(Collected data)
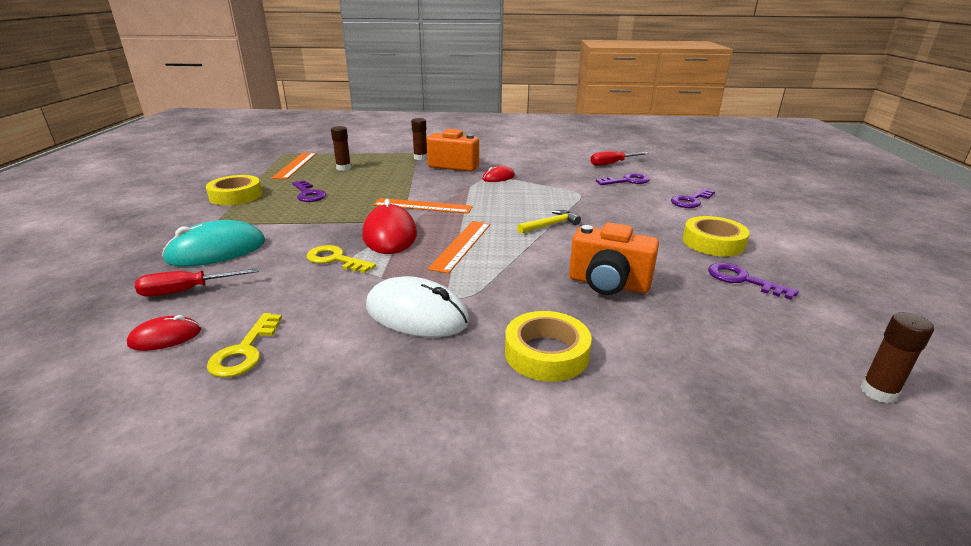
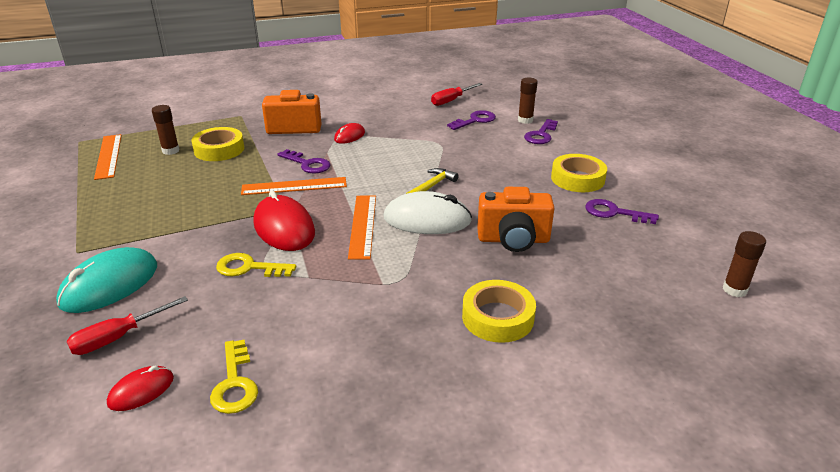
camera: 20 degrees left, 5 degrees up
yellow tape [206,175,262,205] -> yellow tape moved to [191,127,244,161]
purple key [292,180,326,202] -> purple key moved to [277,149,331,173]
white mouse [366,276,470,337] -> white mouse moved to [384,191,472,234]
brown glue stick [411,118,427,160] -> brown glue stick moved to [518,77,538,124]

• **Your assignment**: What you return should match the records line for line, minus the pictures.

• **Response box**:
camera: 20 degrees left, 5 degrees up
yellow tape [206,175,262,205] -> yellow tape moved to [191,127,244,161]
purple key [292,180,326,202] -> purple key moved to [277,149,331,173]
white mouse [366,276,470,337] -> white mouse moved to [384,191,472,234]
brown glue stick [411,118,427,160] -> brown glue stick moved to [518,77,538,124]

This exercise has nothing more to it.